Copy every line of the following data that includes the string "recolor".

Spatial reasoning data
--------------------
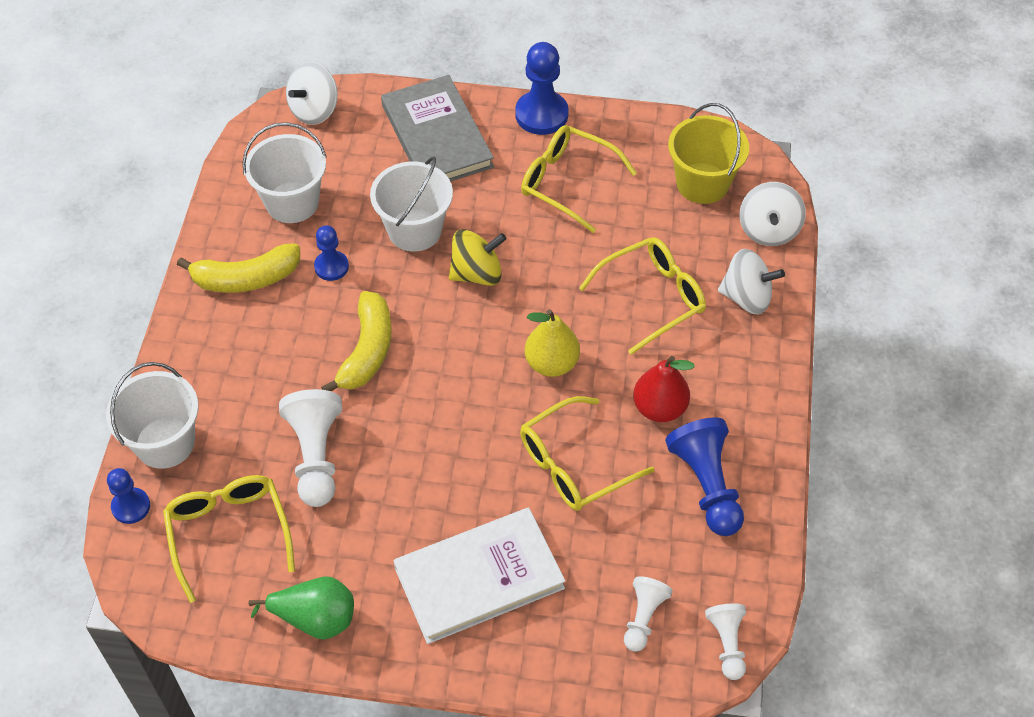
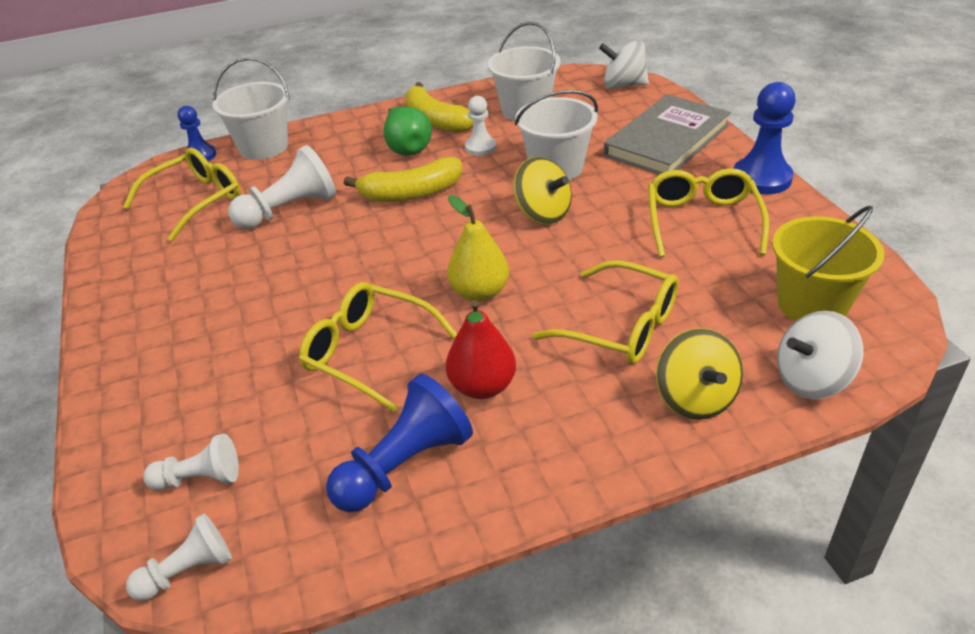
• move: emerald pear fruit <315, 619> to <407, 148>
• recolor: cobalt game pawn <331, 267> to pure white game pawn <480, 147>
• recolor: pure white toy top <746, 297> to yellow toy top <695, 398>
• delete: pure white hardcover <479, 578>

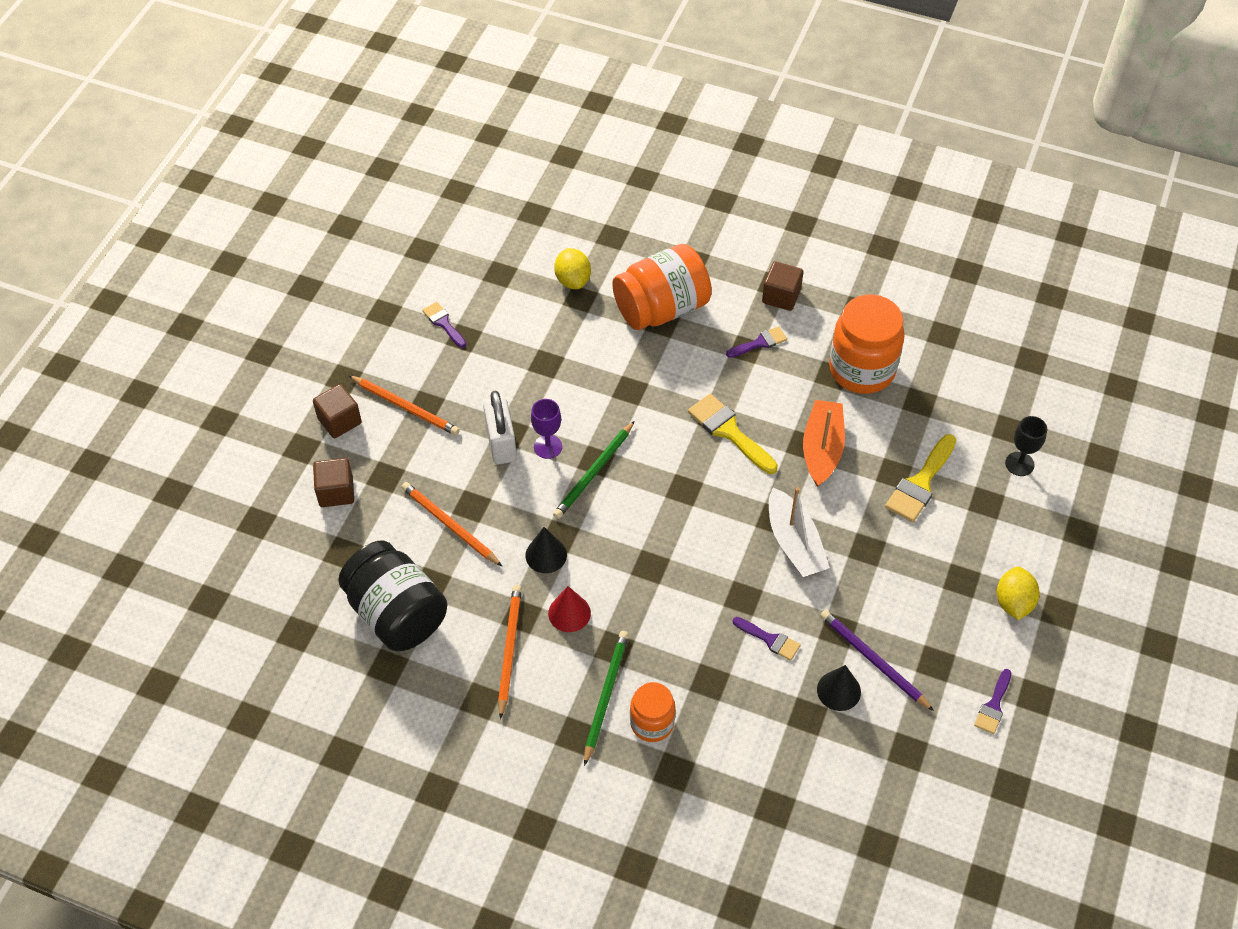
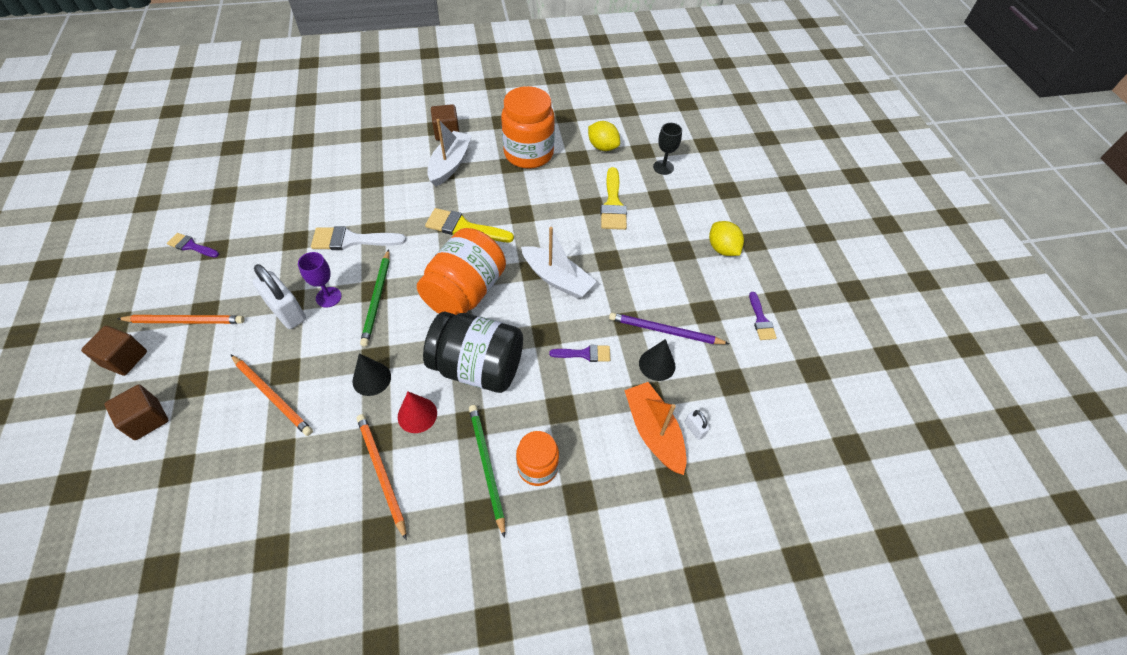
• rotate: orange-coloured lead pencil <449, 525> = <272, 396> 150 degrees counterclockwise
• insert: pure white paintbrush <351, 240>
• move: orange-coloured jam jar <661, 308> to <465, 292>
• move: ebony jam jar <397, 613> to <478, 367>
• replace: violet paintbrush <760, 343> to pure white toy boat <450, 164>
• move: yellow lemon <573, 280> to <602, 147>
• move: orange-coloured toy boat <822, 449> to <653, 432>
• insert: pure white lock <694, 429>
--------------------
◆ Task response:
• recolor: cobalt game pawn <331, 267> to pure white game pawn <480, 147>
• recolor: pure white toy top <746, 297> to yellow toy top <695, 398>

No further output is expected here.